* Exercise aim *
If a line in the entries below includes "none", pick it out and copy it.

* Records for processing *
◆ ◆ ◆ ◆ ◆
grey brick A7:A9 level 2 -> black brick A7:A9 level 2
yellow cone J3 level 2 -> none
◆ ◆ ◆ ◆ ◆
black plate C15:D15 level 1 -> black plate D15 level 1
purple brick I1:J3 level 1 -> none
◆ ◆ ◆ ◆ ◆
* Written answer *
yellow cone J3 level 2 -> none
purple brick I1:J3 level 1 -> none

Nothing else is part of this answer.